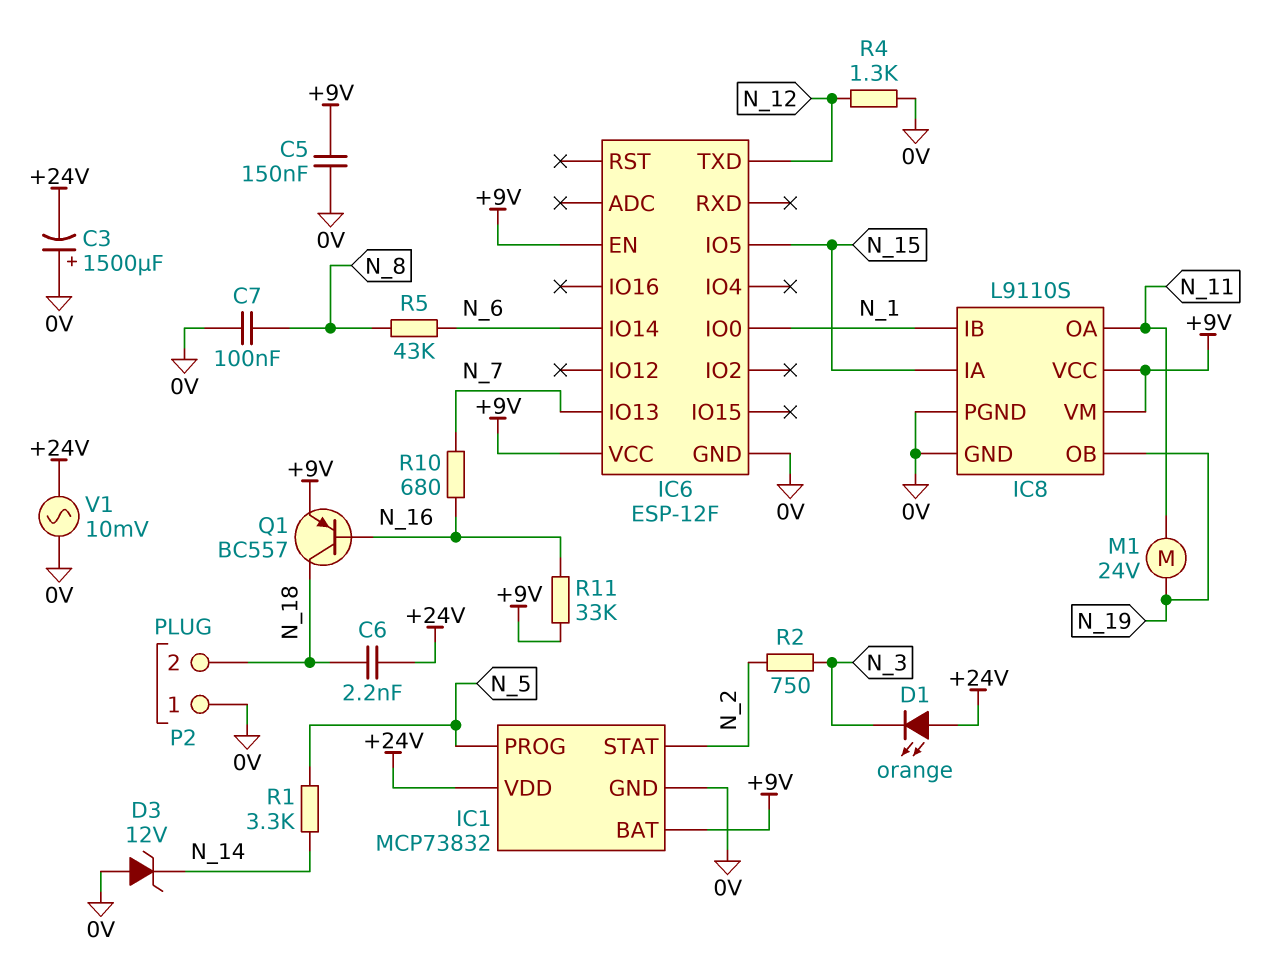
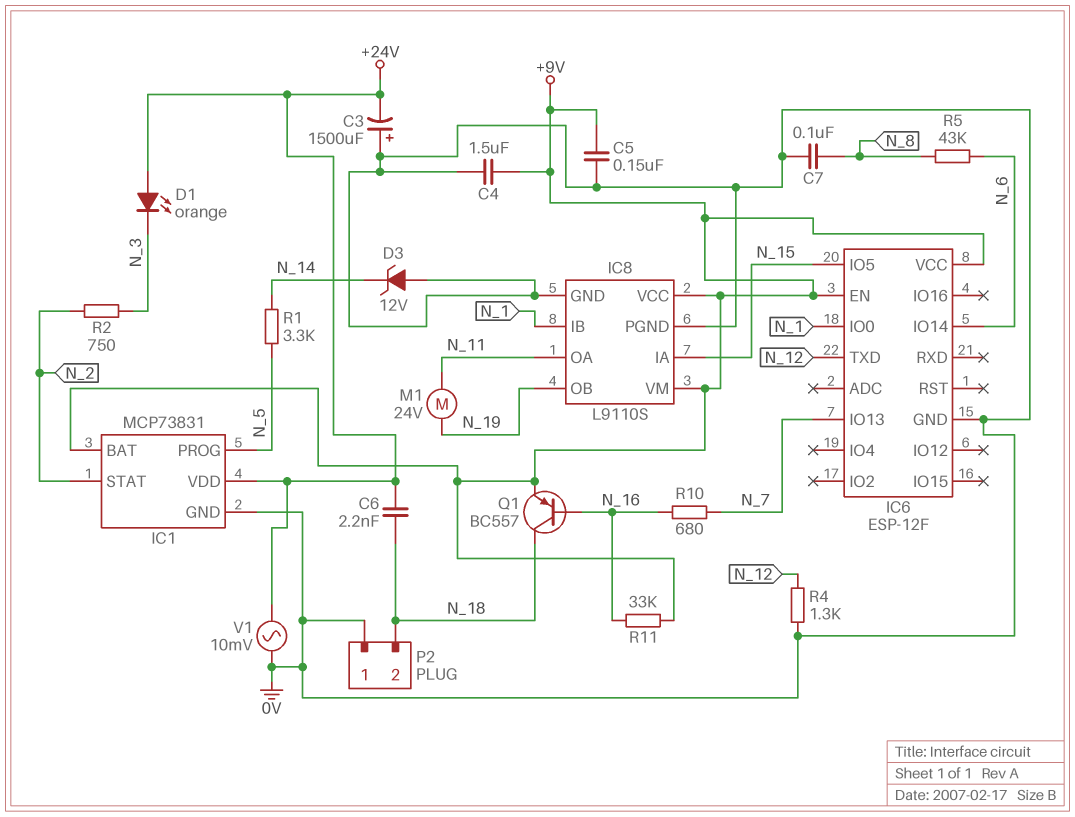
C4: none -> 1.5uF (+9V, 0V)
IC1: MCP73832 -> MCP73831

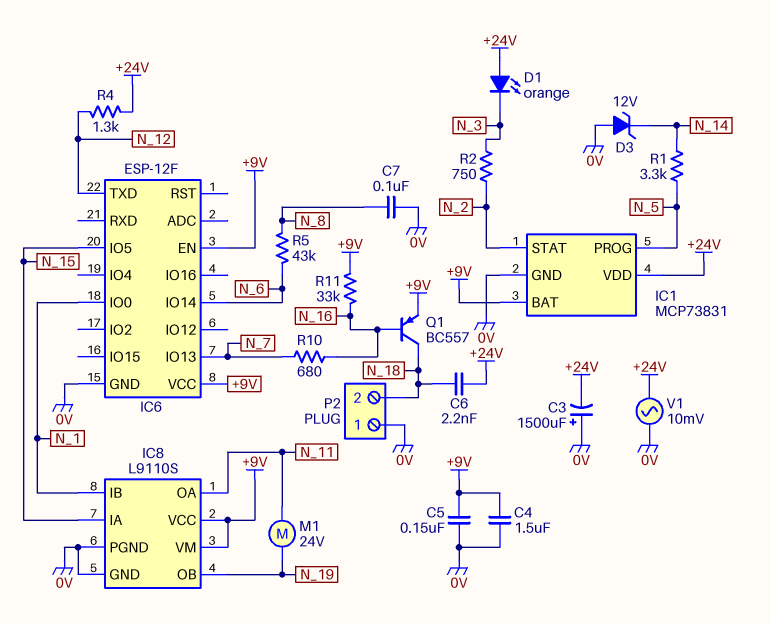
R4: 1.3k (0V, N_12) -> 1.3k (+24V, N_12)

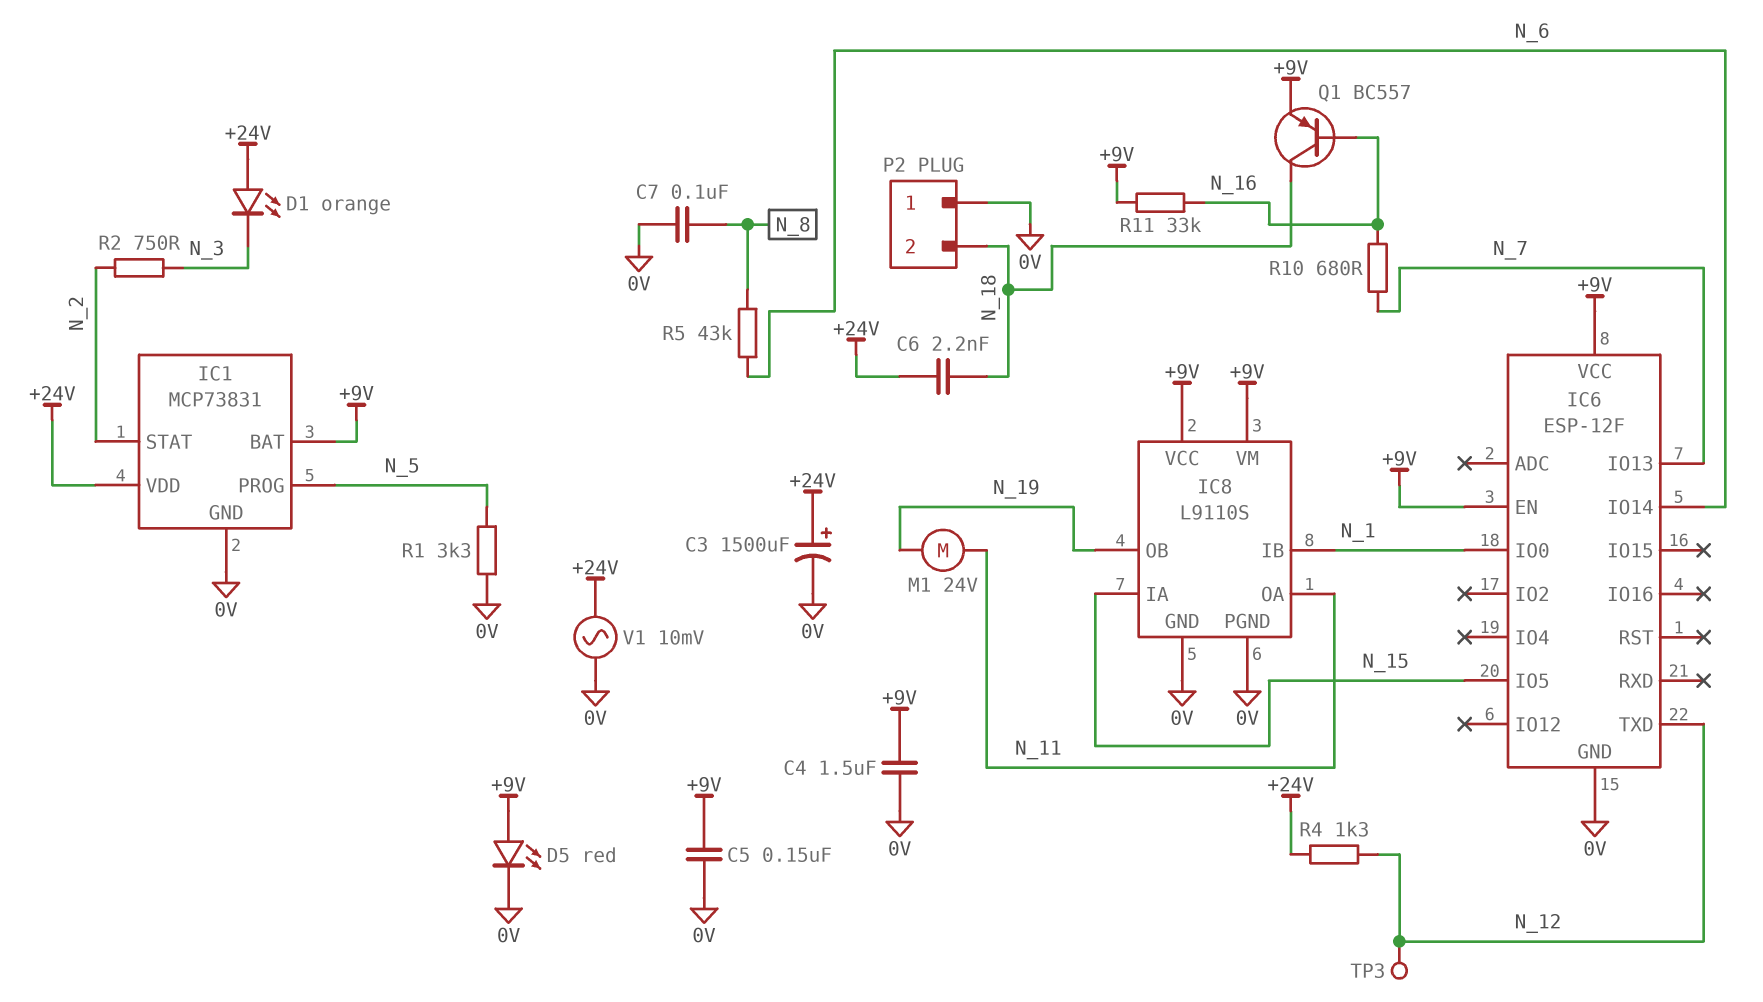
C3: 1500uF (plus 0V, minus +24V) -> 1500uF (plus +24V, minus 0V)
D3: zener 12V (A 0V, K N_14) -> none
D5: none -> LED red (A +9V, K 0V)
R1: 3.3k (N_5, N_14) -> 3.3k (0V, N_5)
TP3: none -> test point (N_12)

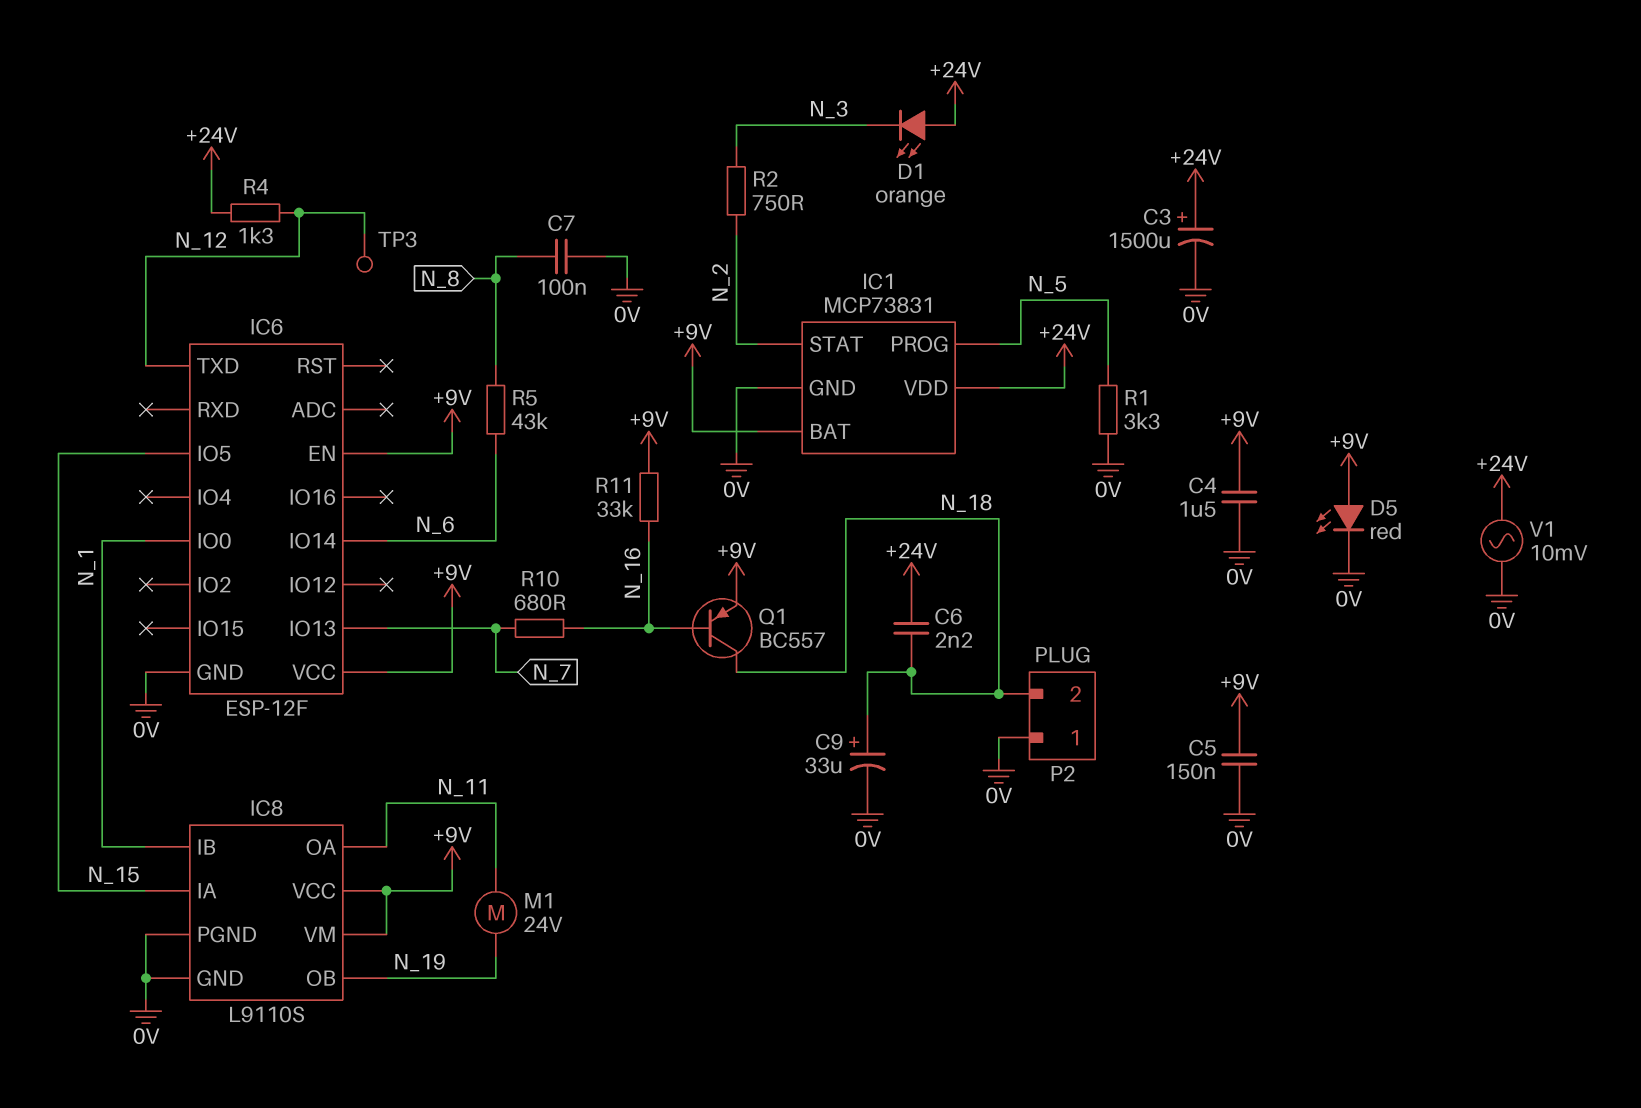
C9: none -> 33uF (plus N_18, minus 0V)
● ● ● ● ● ● ●
## Exercise requirements
The answer should be the records above, unchanged, with the pictures omitted.

## Response for this exercise
C4: none -> 1.5uF (+9V, 0V)
IC1: MCP73832 -> MCP73831

R4: 1.3k (0V, N_12) -> 1.3k (+24V, N_12)

C3: 1500uF (plus 0V, minus +24V) -> 1500uF (plus +24V, minus 0V)
D3: zener 12V (A 0V, K N_14) -> none
D5: none -> LED red (A +9V, K 0V)
R1: 3.3k (N_5, N_14) -> 3.3k (0V, N_5)
TP3: none -> test point (N_12)

C9: none -> 33uF (plus N_18, minus 0V)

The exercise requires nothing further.